For the listing below, return the line containing "C1: 100nF (5V, GND) -> 68nF (5V, GND)", the line containing "LDR2: VT90N1 (GND, LEVEL2)", and all lines in between, exactly as written and nothing else.

> SUPPLIED DATA:
_ _ _
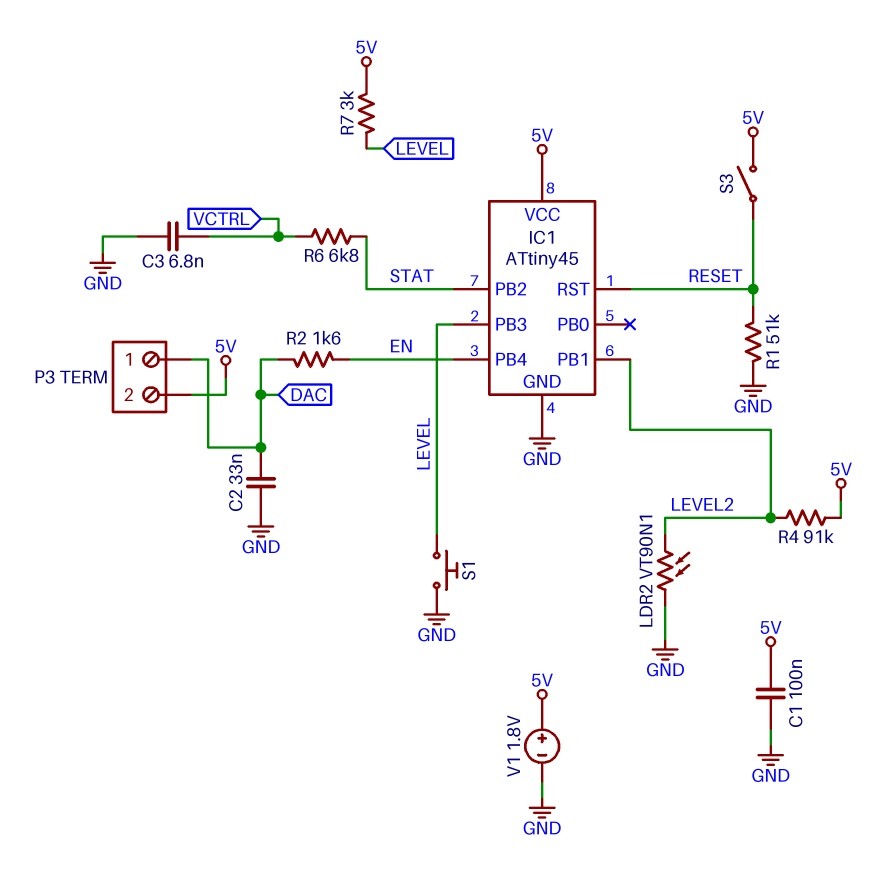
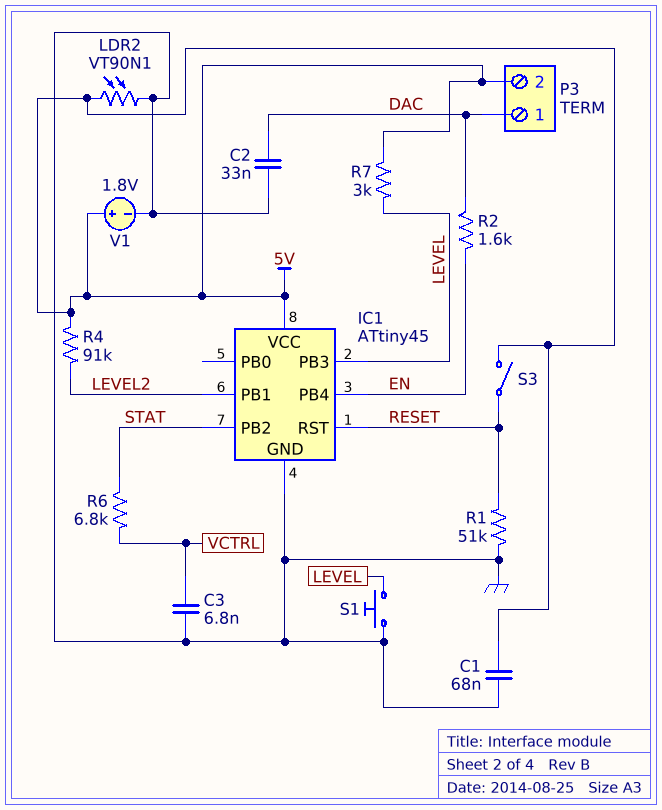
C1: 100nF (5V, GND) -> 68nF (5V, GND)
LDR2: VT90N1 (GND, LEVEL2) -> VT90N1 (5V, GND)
_ _ _
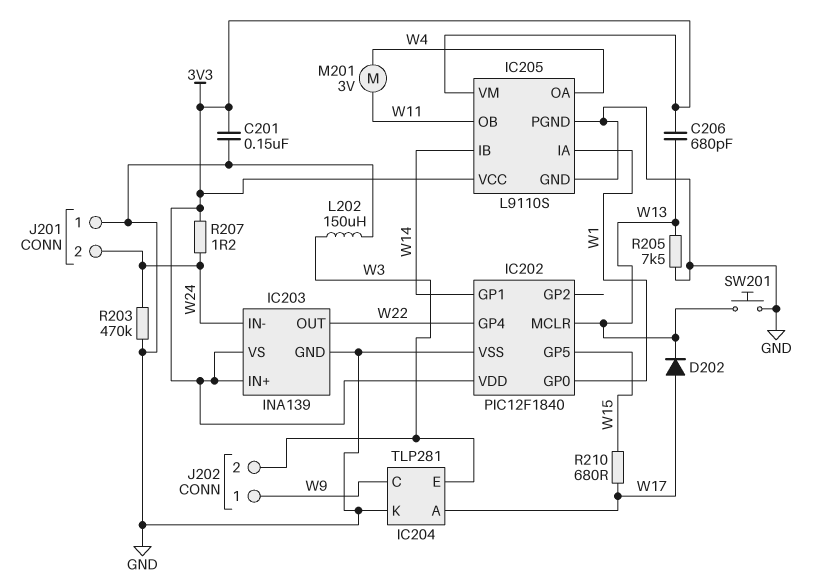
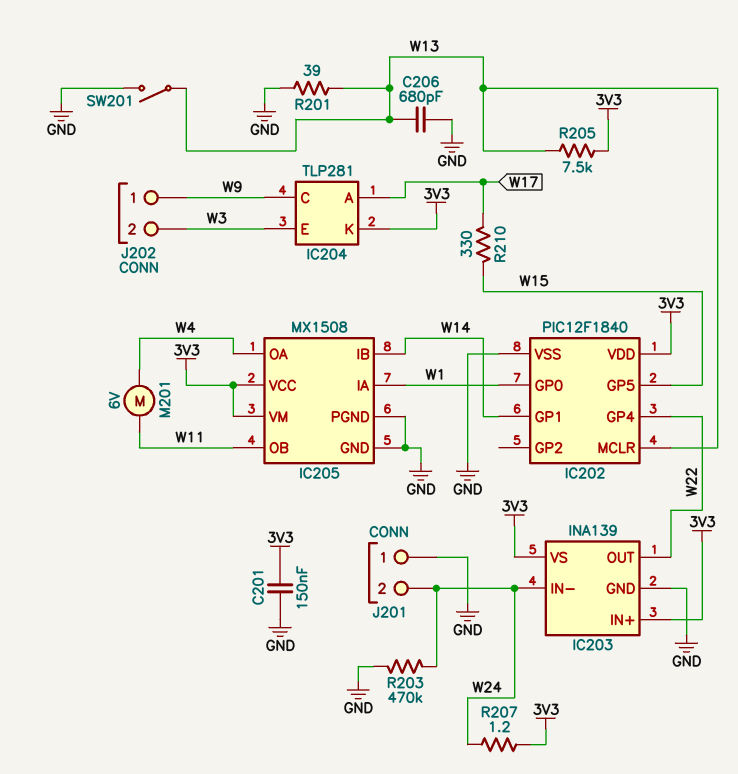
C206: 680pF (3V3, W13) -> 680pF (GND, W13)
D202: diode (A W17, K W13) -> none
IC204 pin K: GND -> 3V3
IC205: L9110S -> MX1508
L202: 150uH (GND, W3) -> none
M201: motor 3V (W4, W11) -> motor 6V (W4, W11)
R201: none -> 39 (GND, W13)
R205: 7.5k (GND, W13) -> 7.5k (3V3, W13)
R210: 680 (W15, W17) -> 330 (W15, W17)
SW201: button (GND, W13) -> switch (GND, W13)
_ _ _
> SOLUTION:
C1: 100nF (5V, GND) -> 68nF (5V, GND)
LDR2: VT90N1 (GND, LEVEL2) -> VT90N1 (5V, GND)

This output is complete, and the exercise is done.